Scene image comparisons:
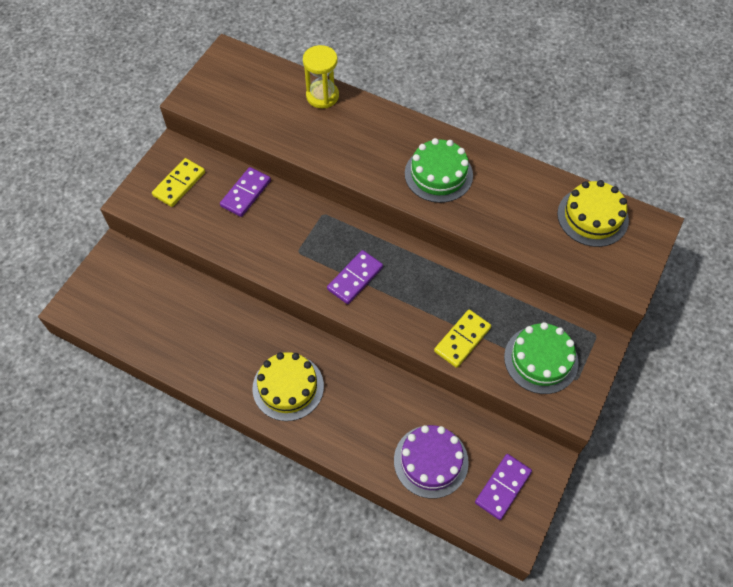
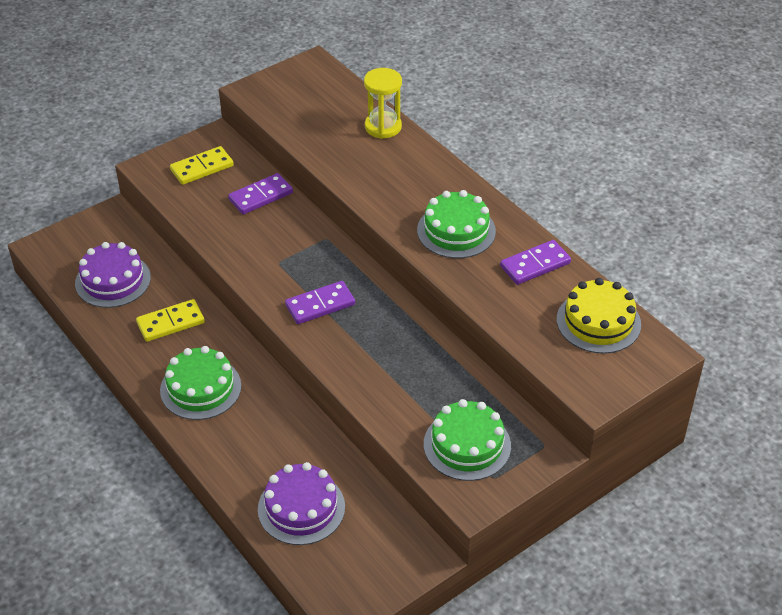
camera: 25 degrees right, 15 degrees down
(154, 315) = (113, 280): none -> purple cake
(288, 387) = (200, 388): yellow cake -> green cake
(462, 339) = (394, 397): yellow domino -> yellow domino (170, 322)
(502, 487) = (361, 561): purple domino -> purple domino (535, 264)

* _Work task_
Hand back the records above exactly as they are, pictures excluded.

* _Your response_
camera: 25 degrees right, 15 degrees down
(154, 315) = (113, 280): none -> purple cake
(288, 387) = (200, 388): yellow cake -> green cake
(462, 339) = (394, 397): yellow domino -> yellow domino (170, 322)
(502, 487) = (361, 561): purple domino -> purple domino (535, 264)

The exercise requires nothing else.